** Stored data **

——

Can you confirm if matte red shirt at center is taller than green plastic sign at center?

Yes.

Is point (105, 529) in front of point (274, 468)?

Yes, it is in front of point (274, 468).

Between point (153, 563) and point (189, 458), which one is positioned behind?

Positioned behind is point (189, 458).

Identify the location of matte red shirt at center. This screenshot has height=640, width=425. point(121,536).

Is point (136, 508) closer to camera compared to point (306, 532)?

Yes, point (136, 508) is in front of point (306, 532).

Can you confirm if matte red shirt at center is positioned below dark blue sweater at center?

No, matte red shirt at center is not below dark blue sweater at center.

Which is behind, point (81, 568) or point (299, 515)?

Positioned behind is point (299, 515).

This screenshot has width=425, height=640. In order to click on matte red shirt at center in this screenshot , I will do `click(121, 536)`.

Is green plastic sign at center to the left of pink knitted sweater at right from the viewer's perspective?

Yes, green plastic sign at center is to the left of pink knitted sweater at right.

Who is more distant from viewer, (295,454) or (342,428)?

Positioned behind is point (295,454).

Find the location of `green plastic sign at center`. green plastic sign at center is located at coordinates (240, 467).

——

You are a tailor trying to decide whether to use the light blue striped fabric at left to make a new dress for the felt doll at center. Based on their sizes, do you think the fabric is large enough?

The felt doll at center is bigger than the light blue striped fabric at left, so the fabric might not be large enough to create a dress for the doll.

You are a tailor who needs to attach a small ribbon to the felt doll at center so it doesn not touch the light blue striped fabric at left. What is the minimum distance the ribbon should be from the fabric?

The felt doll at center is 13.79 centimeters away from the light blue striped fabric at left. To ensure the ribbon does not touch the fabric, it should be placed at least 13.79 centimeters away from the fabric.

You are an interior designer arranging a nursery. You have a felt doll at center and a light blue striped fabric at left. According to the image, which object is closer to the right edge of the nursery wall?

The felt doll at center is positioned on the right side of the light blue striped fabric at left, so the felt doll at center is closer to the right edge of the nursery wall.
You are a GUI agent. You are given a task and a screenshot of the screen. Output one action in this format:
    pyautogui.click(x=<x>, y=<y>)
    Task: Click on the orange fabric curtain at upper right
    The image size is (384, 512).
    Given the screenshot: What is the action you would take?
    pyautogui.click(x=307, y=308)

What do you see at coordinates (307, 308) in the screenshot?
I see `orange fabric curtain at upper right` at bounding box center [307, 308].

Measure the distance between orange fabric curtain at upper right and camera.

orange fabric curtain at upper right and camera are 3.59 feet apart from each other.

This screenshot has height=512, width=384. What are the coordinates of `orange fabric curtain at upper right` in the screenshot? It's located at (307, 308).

——

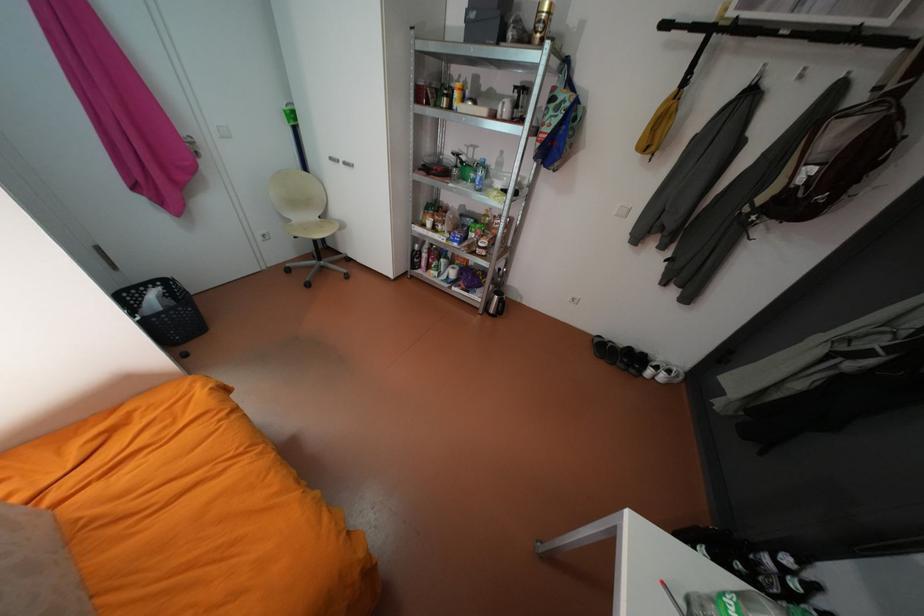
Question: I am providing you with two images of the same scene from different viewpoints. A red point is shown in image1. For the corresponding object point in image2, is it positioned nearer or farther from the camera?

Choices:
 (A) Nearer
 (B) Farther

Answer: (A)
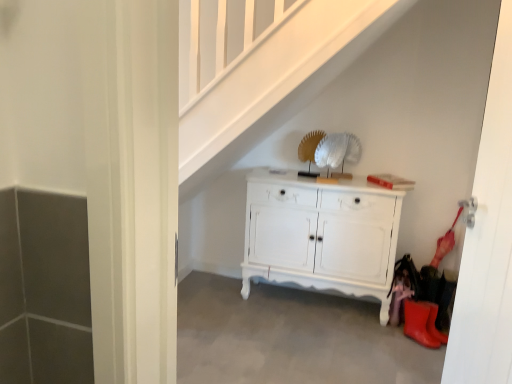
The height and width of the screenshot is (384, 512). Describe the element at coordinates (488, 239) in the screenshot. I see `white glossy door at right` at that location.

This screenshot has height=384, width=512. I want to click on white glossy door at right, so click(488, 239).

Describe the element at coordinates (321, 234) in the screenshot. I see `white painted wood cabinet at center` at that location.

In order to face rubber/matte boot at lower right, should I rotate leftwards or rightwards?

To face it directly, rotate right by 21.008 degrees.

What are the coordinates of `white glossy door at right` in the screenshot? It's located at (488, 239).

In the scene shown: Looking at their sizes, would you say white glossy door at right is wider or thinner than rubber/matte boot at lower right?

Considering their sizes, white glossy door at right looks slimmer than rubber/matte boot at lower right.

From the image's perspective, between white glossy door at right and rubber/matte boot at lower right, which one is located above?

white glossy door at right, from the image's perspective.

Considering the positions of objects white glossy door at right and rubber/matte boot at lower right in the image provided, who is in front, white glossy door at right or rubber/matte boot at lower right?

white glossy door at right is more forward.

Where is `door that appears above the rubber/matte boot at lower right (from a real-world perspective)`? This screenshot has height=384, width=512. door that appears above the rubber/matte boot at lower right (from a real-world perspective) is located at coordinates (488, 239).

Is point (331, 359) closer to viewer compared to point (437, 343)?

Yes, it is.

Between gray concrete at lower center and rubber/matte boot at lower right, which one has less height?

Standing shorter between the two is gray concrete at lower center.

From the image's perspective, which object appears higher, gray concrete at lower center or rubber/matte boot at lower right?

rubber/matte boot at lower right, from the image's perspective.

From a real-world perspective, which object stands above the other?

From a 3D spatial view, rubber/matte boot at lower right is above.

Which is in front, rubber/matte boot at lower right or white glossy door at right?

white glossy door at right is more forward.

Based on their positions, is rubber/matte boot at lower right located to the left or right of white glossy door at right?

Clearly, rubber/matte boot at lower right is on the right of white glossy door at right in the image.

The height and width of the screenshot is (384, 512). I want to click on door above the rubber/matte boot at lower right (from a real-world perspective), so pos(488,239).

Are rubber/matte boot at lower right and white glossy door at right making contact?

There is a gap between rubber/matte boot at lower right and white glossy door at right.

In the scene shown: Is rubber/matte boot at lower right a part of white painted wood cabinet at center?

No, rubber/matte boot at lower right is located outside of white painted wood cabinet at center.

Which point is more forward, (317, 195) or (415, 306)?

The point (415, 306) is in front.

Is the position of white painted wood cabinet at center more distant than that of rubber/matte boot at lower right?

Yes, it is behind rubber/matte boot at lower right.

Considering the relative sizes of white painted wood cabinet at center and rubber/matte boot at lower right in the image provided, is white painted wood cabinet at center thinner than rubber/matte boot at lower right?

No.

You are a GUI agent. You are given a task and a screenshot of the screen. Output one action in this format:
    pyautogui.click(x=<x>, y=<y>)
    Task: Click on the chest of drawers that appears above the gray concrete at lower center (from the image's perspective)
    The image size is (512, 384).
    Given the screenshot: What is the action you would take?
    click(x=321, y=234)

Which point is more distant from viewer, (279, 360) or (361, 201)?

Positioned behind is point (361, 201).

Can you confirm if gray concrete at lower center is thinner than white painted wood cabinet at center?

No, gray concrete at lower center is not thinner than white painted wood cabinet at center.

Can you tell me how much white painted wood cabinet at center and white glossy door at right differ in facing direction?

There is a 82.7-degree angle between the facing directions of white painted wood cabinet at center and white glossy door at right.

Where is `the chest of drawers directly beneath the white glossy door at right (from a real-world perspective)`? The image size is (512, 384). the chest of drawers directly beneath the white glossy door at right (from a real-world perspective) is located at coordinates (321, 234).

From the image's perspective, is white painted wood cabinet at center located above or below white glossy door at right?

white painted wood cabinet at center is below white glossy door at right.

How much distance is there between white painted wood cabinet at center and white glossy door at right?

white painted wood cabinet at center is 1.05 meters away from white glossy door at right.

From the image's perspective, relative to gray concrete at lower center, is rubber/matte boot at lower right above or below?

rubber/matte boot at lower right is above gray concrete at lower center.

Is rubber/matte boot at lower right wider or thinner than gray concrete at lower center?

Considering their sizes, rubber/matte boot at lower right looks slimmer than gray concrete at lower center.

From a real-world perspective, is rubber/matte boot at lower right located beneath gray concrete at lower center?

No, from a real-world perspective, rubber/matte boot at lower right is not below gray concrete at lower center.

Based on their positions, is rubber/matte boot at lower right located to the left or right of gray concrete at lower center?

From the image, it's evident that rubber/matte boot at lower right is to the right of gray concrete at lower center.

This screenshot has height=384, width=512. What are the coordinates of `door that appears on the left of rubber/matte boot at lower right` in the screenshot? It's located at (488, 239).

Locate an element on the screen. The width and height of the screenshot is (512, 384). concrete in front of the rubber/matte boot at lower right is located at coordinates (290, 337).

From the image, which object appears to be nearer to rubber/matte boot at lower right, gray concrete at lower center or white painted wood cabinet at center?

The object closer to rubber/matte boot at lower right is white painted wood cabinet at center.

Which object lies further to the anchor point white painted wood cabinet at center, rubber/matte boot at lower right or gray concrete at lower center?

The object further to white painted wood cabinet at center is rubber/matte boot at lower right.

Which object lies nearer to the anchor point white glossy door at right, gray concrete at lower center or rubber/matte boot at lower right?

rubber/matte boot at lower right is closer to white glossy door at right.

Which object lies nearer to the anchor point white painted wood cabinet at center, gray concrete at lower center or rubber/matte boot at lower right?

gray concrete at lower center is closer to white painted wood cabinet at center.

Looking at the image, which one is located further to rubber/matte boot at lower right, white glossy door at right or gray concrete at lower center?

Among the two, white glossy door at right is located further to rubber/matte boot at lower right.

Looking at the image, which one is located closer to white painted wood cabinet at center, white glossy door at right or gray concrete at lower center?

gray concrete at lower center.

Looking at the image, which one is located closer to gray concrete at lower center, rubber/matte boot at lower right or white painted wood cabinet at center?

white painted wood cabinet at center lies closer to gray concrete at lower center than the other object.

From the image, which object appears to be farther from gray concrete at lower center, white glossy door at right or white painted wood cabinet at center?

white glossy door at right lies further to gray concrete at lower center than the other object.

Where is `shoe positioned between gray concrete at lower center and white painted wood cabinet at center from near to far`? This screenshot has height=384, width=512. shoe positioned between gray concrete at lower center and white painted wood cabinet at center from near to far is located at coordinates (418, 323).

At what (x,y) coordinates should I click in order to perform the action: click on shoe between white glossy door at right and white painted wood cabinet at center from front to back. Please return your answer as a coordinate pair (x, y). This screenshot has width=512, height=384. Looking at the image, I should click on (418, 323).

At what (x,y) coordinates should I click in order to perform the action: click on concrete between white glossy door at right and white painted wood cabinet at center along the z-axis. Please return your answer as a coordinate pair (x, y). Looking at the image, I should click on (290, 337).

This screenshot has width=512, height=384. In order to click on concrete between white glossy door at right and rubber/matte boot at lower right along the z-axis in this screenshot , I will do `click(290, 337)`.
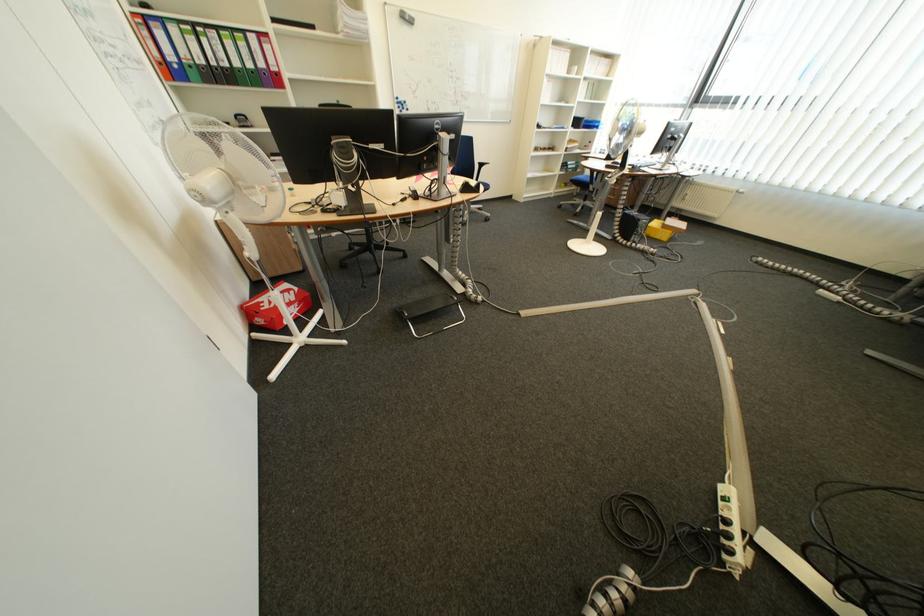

——

** Problem to work on **
Rewrite the items from the line containing "Among the two, white" through the line containing "white glossy door at right lies", replacing "white painted wood cabinet" with "white painted metal cabinet" and leaving everything else unchanged.

** Response for this exercise **
Among the two, white glossy door at right is located further to rubber/matte boot at lower right.

Looking at the image, which one is located closer to white painted metal cabinet at center, white glossy door at right or gray concrete at lower center?

gray concrete at lower center.

Looking at the image, which one is located closer to gray concrete at lower center, rubber/matte boot at lower right or white painted metal cabinet at center?

white painted metal cabinet at center lies closer to gray concrete at lower center than the other object.

From the image, which object appears to be farther from gray concrete at lower center, white glossy door at right or white painted metal cabinet at center?

white glossy door at right lies further to gray concrete at lower center than the other object.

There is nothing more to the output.